> **EXTRACTED ENTRIES**:
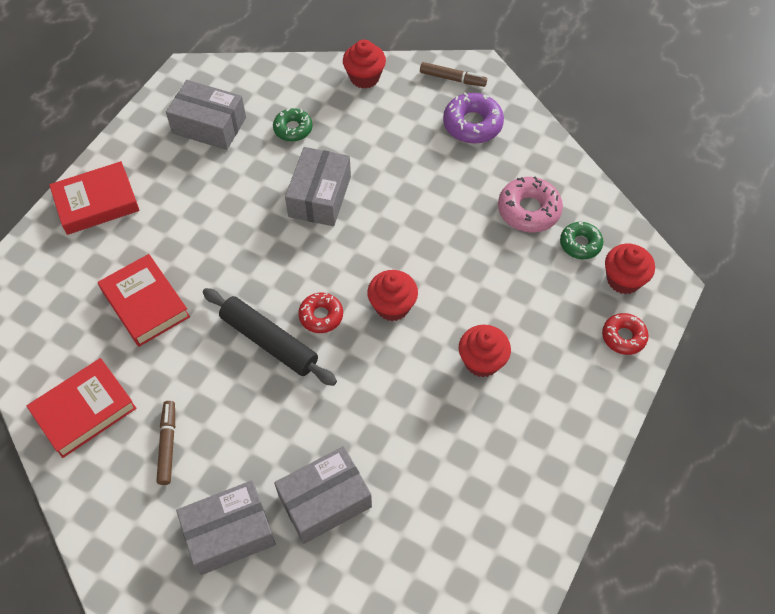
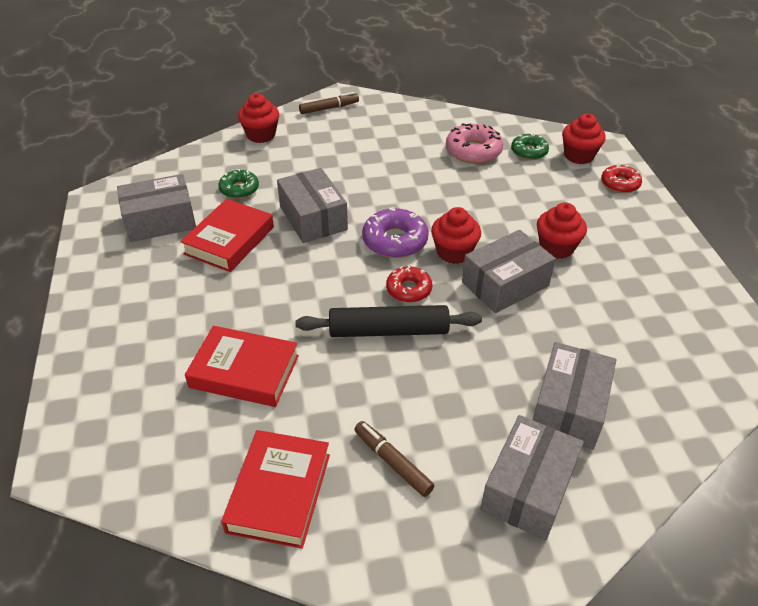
camera: 40 degrees left, 15 degrees down
(96, 202) = (106, 326): red book -> red book (229, 240)
(399, 364) = (505, 284): none -> grey box
(472, 124) = (375, 125): purple donut -> purple donut (395, 241)

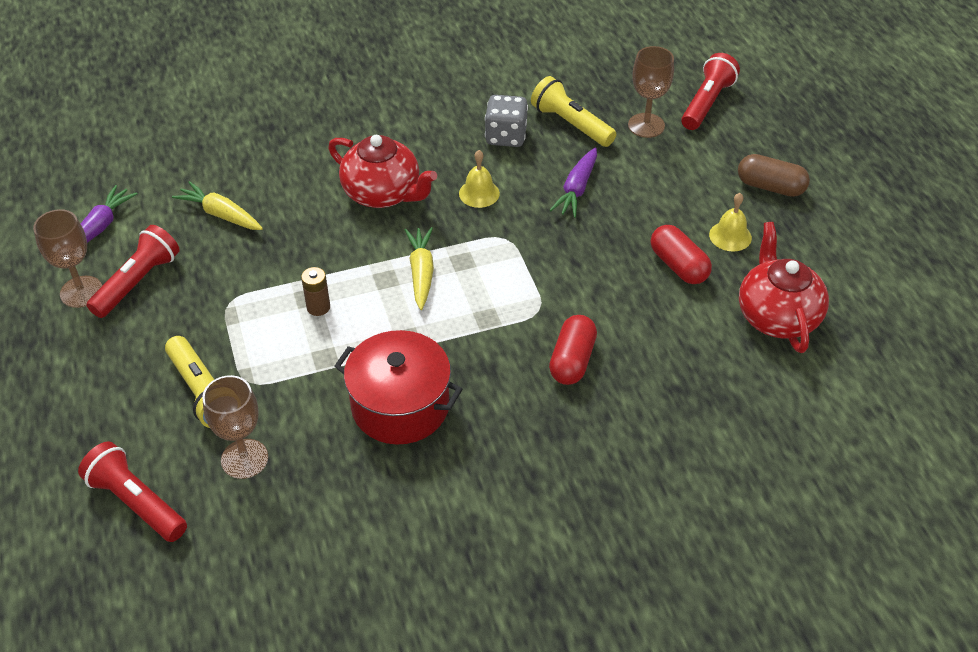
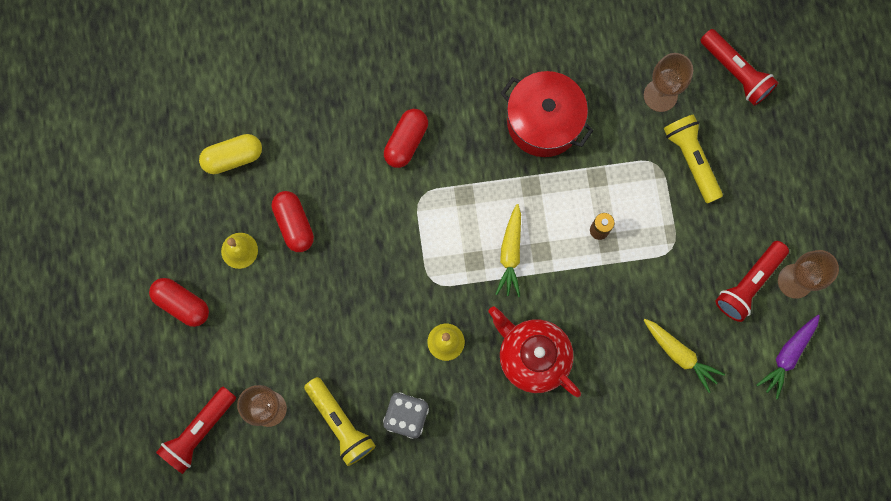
camera: 170 degrees left, 30 degrees up
(576, 189) = (357, 331): purple carrot -> none
(770, 187) = (182, 304): brown capsule -> red capsule
(777, 316) = (233, 158): red teapot -> yellow capsule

> **INSTRUCTIONS FOR THE TASK**: Gather each line in these records that contains the string "none".

> **OUTPUT FOR THIS TASK**:
(399, 364) = (505, 284): none -> grey box
(576, 189) = (357, 331): purple carrot -> none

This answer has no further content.